__Set exercise__: Reproduce everything from the start of the entries down to the line that contains "a'8 ges'8 |", including that line, and leave the pictures out of your answer.

__Data supplied__:
┌──
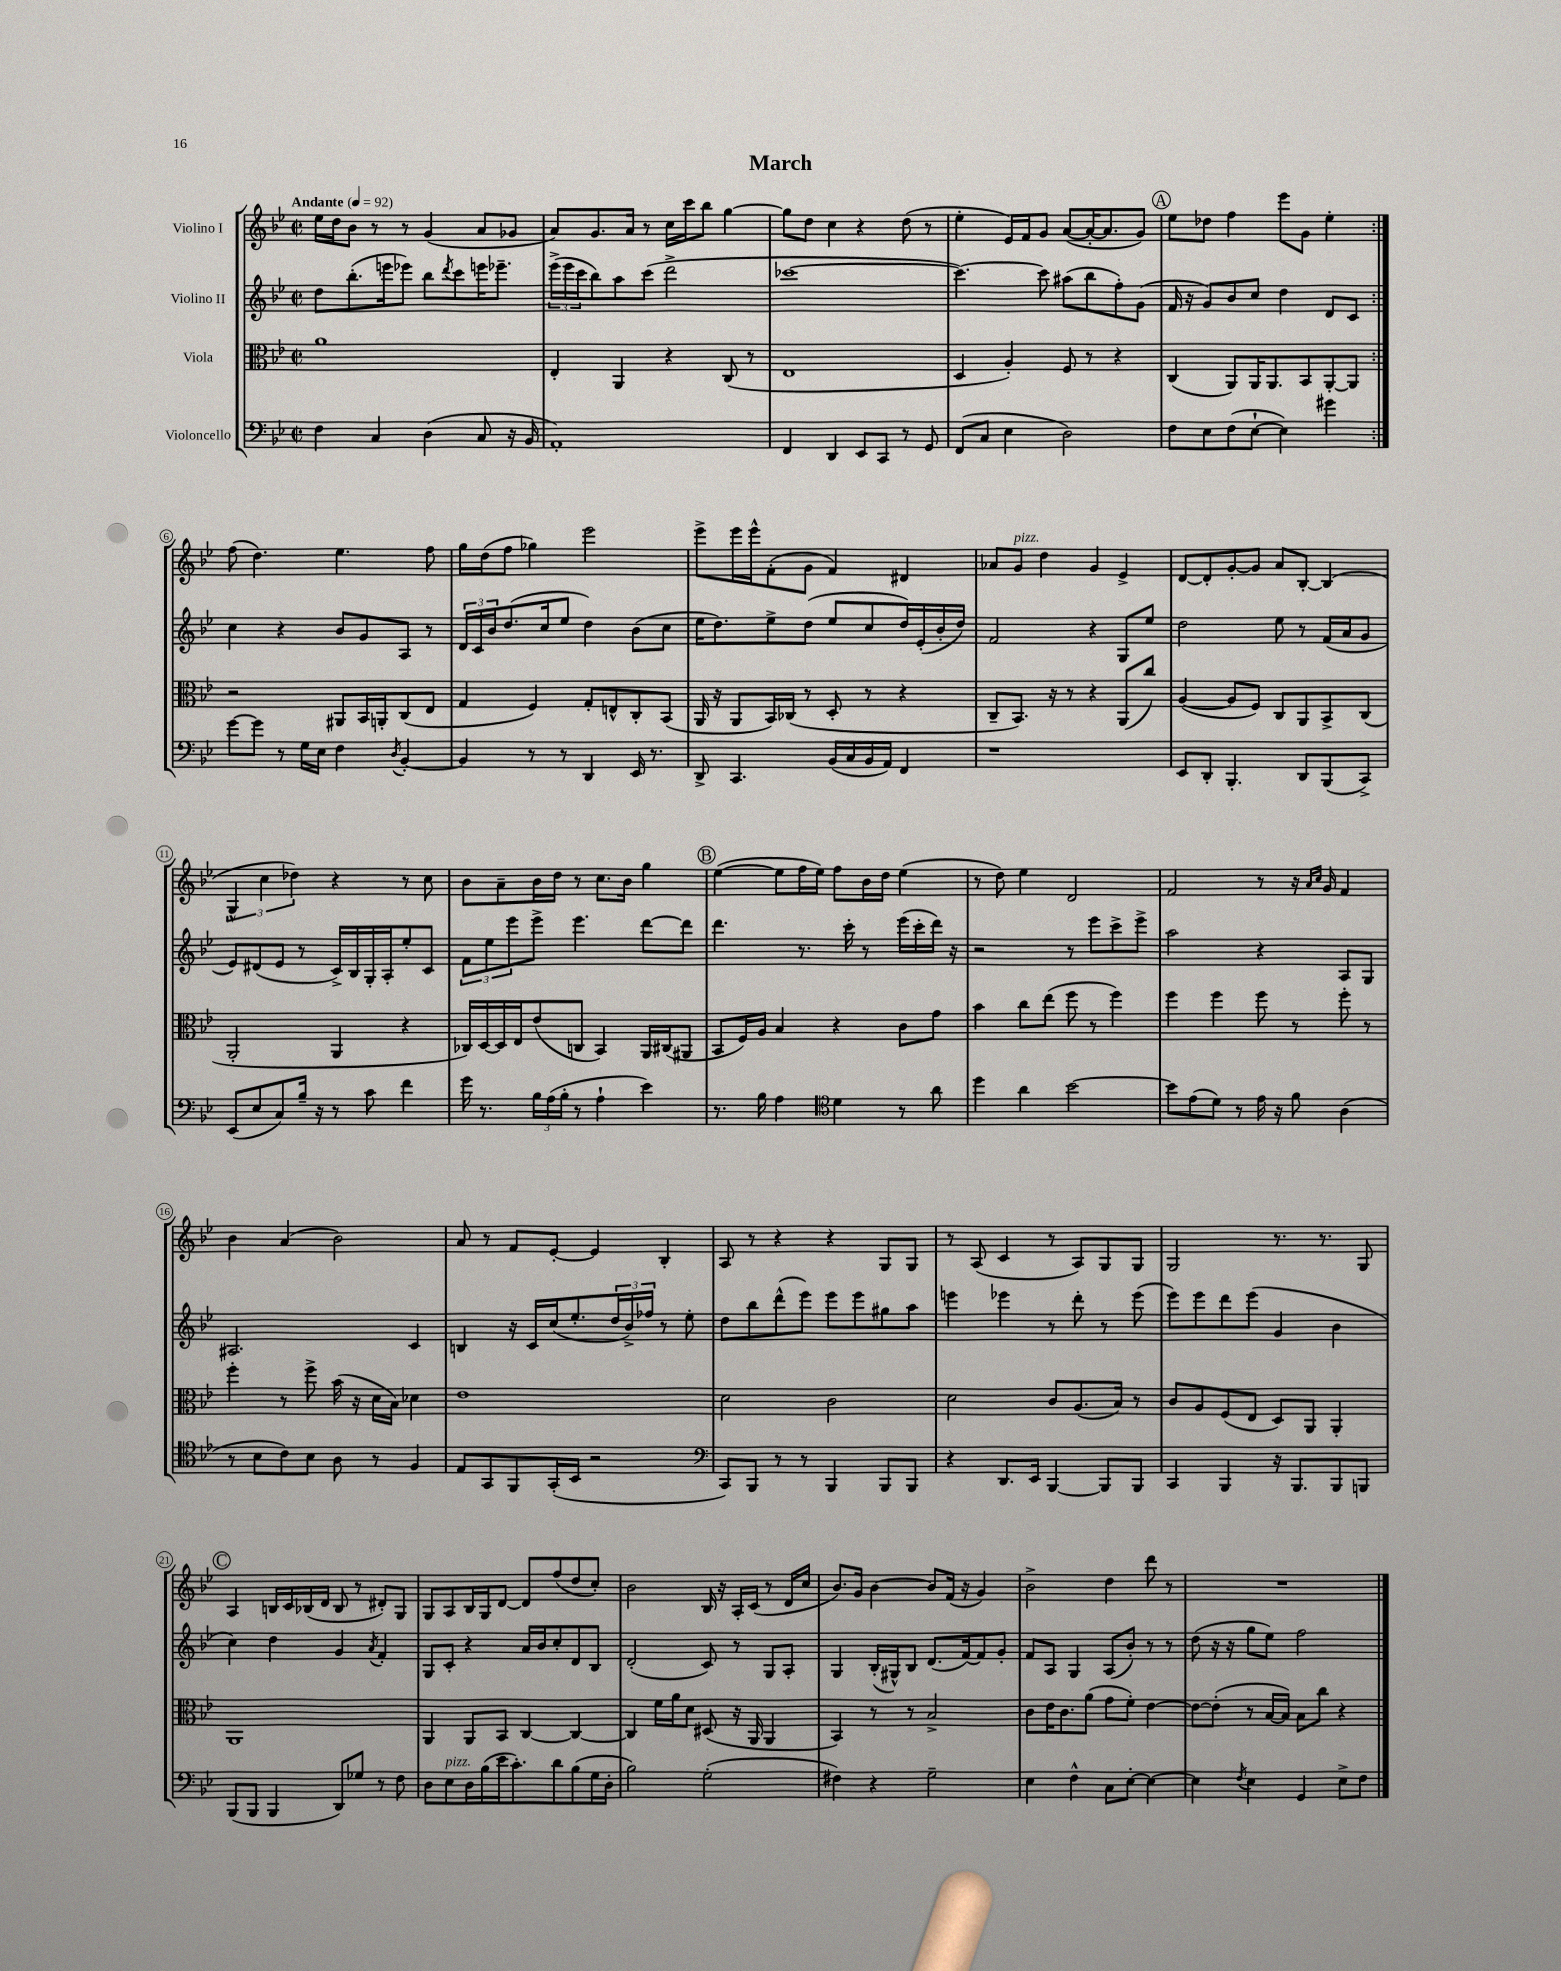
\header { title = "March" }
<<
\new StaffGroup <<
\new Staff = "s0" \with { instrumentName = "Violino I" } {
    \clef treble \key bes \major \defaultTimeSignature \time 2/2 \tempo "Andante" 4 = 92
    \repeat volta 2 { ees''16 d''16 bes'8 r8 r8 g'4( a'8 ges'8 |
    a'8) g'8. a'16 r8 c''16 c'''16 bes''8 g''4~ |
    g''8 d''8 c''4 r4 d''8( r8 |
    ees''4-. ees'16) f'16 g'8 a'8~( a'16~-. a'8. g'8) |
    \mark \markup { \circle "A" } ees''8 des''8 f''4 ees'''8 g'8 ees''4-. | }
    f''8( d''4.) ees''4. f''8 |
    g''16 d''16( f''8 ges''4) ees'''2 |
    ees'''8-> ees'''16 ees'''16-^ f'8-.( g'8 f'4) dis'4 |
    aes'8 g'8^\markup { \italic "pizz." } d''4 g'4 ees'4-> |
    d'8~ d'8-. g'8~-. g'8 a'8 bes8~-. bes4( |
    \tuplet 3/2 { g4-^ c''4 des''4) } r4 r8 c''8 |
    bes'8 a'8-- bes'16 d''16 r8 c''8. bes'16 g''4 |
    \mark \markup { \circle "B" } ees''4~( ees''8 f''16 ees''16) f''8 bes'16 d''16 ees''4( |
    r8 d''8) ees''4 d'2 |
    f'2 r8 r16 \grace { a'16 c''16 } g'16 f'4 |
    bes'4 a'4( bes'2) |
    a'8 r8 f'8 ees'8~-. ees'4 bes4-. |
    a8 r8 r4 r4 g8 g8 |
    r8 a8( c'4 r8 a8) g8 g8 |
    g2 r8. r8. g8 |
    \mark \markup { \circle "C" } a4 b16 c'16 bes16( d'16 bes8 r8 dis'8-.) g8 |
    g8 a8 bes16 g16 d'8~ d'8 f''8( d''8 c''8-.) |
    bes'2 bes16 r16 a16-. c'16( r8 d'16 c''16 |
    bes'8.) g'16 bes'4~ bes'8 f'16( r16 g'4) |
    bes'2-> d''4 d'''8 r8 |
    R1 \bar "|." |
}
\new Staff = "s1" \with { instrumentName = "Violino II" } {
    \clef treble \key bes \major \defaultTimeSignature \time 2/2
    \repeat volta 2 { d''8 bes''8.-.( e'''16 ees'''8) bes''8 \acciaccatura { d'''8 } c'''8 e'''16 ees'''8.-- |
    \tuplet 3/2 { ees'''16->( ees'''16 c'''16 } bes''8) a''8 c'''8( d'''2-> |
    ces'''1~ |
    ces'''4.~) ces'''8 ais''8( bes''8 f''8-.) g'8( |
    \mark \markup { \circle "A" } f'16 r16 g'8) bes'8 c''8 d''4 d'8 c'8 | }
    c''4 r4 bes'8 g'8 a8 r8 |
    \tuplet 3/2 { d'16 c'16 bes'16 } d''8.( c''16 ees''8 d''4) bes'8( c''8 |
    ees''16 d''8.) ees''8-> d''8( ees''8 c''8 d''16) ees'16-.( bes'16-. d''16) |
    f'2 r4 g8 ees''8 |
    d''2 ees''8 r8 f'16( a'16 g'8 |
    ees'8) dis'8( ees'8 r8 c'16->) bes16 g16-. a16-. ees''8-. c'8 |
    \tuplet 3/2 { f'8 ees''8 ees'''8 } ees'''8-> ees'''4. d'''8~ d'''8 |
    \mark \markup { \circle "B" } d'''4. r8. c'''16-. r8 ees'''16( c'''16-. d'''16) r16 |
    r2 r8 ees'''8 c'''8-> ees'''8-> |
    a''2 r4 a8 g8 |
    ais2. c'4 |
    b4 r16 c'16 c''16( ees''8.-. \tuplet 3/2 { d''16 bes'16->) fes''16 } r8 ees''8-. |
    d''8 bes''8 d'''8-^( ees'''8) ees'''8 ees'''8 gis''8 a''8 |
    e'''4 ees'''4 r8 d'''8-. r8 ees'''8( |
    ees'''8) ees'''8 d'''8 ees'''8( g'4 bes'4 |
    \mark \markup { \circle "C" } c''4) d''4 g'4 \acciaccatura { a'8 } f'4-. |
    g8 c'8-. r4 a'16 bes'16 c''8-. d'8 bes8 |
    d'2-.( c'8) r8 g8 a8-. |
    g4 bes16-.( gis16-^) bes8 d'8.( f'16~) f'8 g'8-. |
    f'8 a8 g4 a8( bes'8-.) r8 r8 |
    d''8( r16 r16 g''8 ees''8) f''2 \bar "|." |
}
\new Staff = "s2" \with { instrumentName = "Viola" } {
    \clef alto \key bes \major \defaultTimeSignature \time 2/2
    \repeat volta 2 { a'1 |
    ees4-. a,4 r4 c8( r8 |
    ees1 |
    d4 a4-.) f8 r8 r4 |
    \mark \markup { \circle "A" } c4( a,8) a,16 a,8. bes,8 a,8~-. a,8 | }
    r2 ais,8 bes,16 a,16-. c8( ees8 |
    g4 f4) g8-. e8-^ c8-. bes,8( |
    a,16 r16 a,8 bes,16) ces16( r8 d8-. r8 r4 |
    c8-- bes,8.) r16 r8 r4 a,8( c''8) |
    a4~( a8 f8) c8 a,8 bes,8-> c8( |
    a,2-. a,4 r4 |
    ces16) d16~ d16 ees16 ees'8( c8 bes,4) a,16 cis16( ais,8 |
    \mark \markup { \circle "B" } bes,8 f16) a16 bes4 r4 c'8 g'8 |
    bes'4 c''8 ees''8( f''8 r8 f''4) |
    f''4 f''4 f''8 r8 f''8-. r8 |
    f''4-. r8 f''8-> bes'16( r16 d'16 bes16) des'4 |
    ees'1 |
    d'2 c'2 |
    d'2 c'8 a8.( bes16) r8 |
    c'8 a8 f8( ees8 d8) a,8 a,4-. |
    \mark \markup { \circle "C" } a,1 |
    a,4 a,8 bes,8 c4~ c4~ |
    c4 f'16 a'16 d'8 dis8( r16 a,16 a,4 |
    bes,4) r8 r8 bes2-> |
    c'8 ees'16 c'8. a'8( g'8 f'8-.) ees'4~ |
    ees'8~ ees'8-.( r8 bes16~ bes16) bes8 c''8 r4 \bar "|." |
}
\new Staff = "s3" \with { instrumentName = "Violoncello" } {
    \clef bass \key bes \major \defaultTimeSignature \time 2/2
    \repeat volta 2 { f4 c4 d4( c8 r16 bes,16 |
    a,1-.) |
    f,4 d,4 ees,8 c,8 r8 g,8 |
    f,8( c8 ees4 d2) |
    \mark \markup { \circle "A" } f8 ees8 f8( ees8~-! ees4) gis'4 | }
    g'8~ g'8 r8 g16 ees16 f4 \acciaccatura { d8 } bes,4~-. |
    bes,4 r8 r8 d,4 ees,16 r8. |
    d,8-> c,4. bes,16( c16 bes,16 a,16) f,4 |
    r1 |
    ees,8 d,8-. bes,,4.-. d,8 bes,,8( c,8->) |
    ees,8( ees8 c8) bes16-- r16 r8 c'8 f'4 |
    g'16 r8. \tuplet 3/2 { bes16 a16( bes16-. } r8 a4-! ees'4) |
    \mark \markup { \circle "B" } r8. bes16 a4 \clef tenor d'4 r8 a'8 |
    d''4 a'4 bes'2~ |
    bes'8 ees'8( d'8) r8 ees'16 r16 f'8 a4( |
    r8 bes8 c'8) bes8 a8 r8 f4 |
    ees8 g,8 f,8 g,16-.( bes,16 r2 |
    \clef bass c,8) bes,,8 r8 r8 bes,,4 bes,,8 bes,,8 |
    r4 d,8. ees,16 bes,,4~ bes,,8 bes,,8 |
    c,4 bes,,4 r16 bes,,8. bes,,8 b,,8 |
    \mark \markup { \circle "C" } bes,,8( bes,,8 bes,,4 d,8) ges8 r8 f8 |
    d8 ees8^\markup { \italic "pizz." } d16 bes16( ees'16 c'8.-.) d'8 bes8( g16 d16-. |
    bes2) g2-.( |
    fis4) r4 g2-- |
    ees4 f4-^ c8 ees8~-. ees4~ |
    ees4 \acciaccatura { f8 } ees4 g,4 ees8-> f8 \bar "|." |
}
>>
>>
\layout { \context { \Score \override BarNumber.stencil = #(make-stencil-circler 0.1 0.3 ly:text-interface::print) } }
└──
__Response to this task__:
\header { title = "March" }
<<
\new StaffGroup <<
\new Staff = "s0" \with { instrumentName = "Violino I" } {
    \clef treble \key bes \major \defaultTimeSignature \time 2/2 \tempo "Andante" 4 = 92
    \repeat volta 2 { ees''16 d''16 bes'8 r8 r8 g'4( a'8 ges'8 |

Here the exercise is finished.